■ What to produce:
Beginning with the line that contains "yellow pyramid: 15 -> 11", repeat each line exactly through the end of the listing below. Pictures stay out.

═════ Input for this task

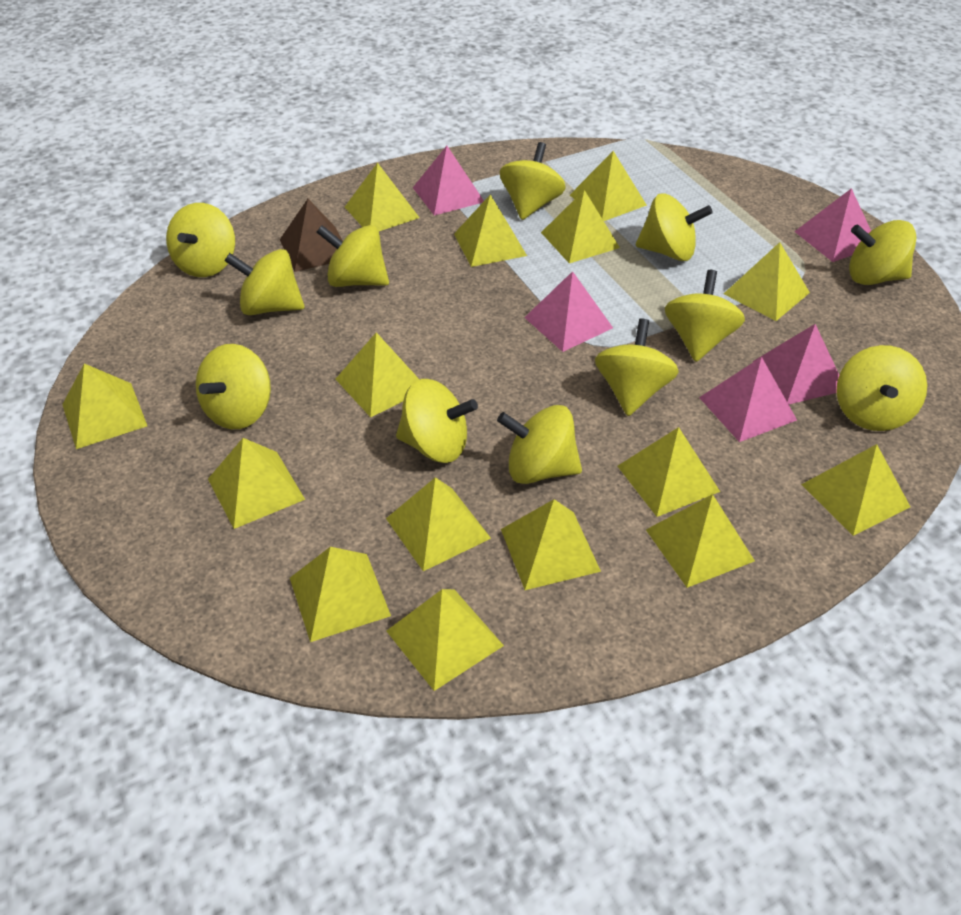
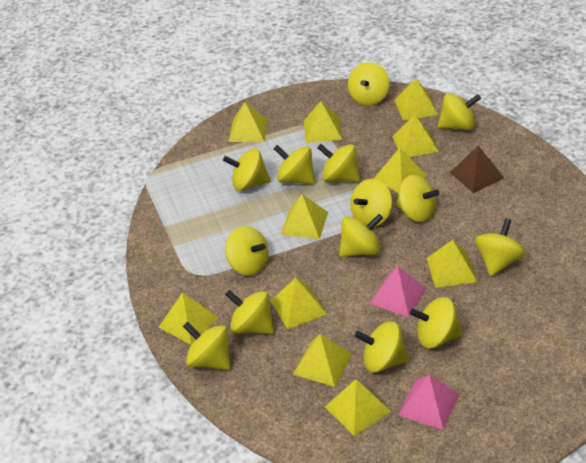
pink pyramid: 5 -> 2
yellow pyramid: 15 -> 11
yellow spinning top: 12 -> 14

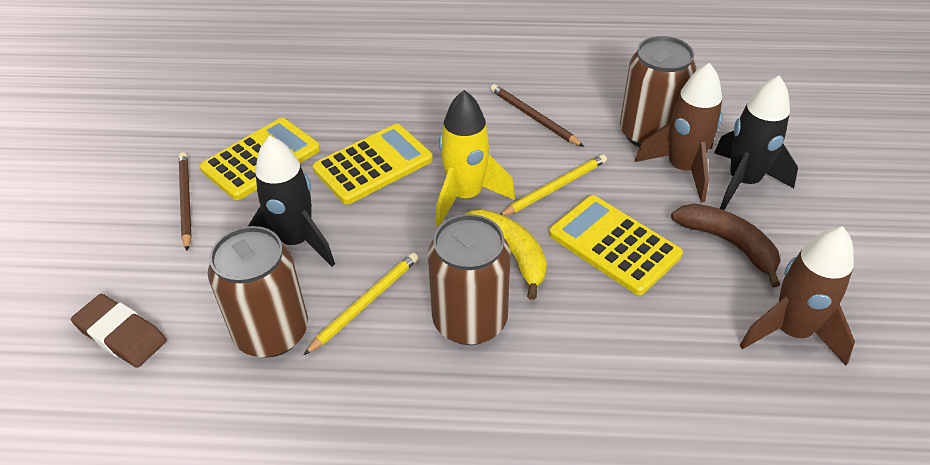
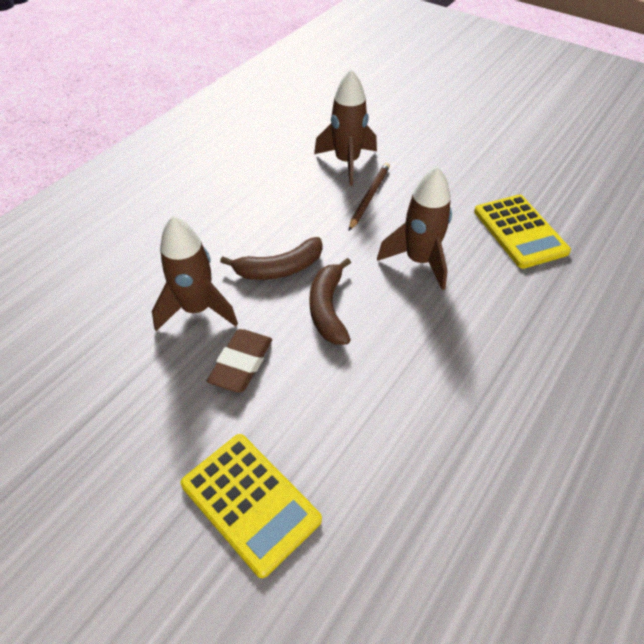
black rocket: 2 -> 0
brown banana: 1 -> 2
brown can: 3 -> 0
brown pencil: 2 -> 1
brown rocket: 2 -> 3
yellow banana: 1 -> 0
yellow calculator: 3 -> 2
yellow pencil: 2 -> 0
yellow rocket: 1 -> 0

══════════

■ Answer for this exercise:
yellow pyramid: 15 -> 11
yellow spinning top: 12 -> 14

black rocket: 2 -> 0
brown banana: 1 -> 2
brown can: 3 -> 0
brown pencil: 2 -> 1
brown rocket: 2 -> 3
yellow banana: 1 -> 0
yellow calculator: 3 -> 2
yellow pencil: 2 -> 0
yellow rocket: 1 -> 0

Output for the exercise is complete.